[Given information]
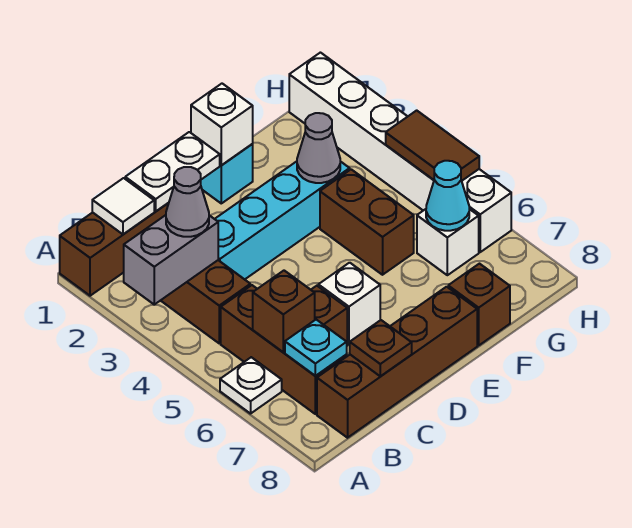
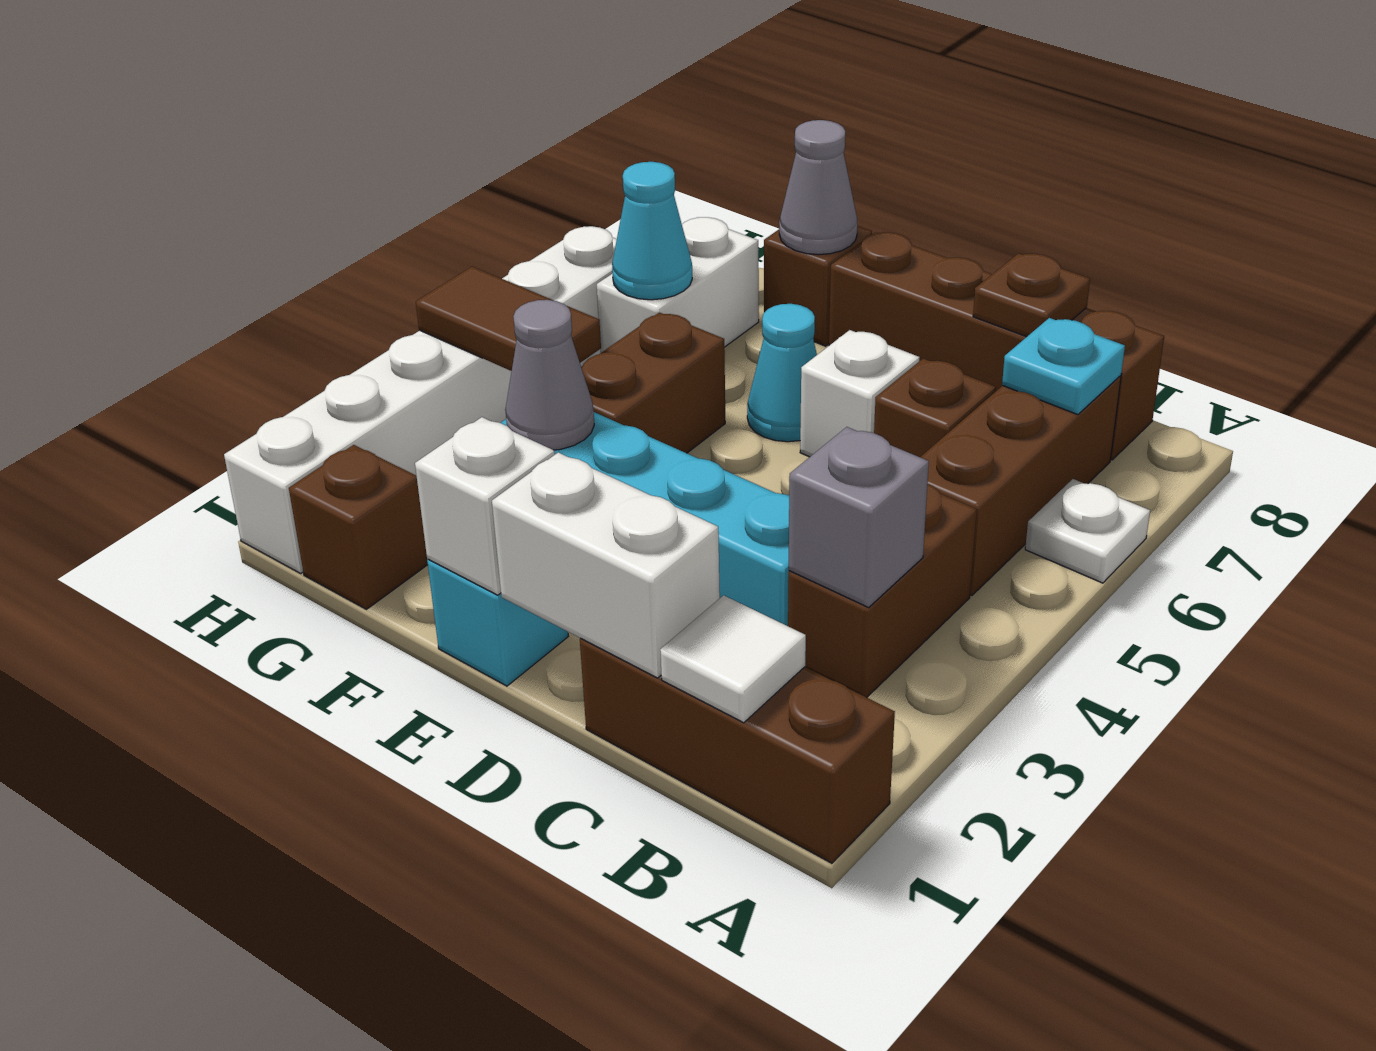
grey brick A3:B3 level 2 -> grey brick B3 level 2
grey cone B3 level 3 -> grey cone F8 level 2
brown brick B6 level 2 -> brown brick G1 level 1
white plate C1:D1 level 2 -> white brick C1:D1 level 2
none -> cyan cone E6 level 1
white brick G6 level 1 -> white brick G6:G7 level 1
brown tile H4:H5 level 2 -> brown tile G4:H4 level 2

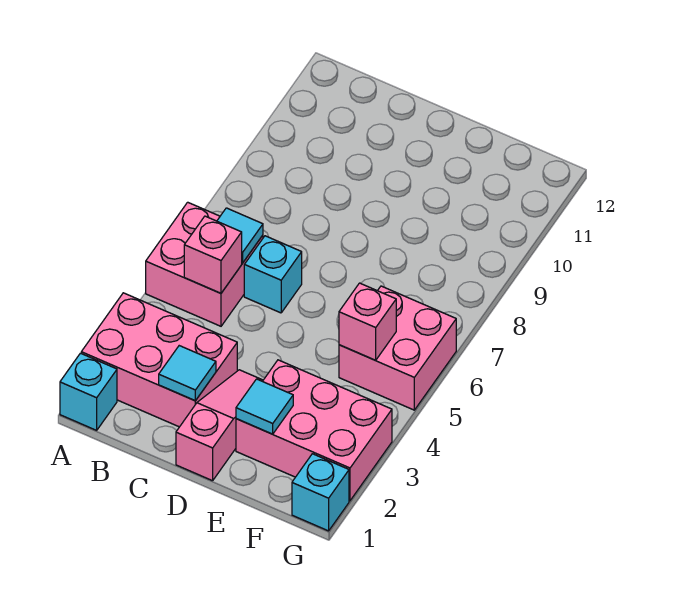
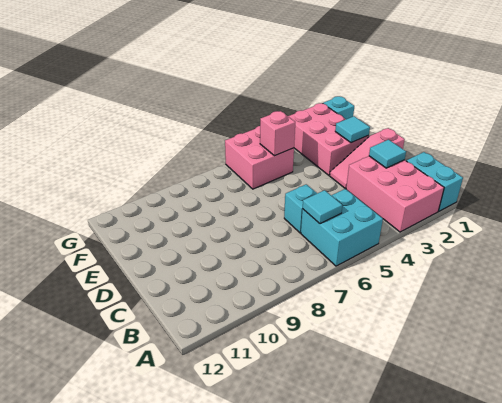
cyan brick A1 level 1 -> cyan brick A1:B1 level 1
pink brick A5:B6 level 1 -> cyan brick A5:B6 level 1
pink brick B5 level 2 -> none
[/Given information]
Go through the material line by line. Show each line that contains the string "grey".

grey brick A3:B3 level 2 -> grey brick B3 level 2
grey cone B3 level 3 -> grey cone F8 level 2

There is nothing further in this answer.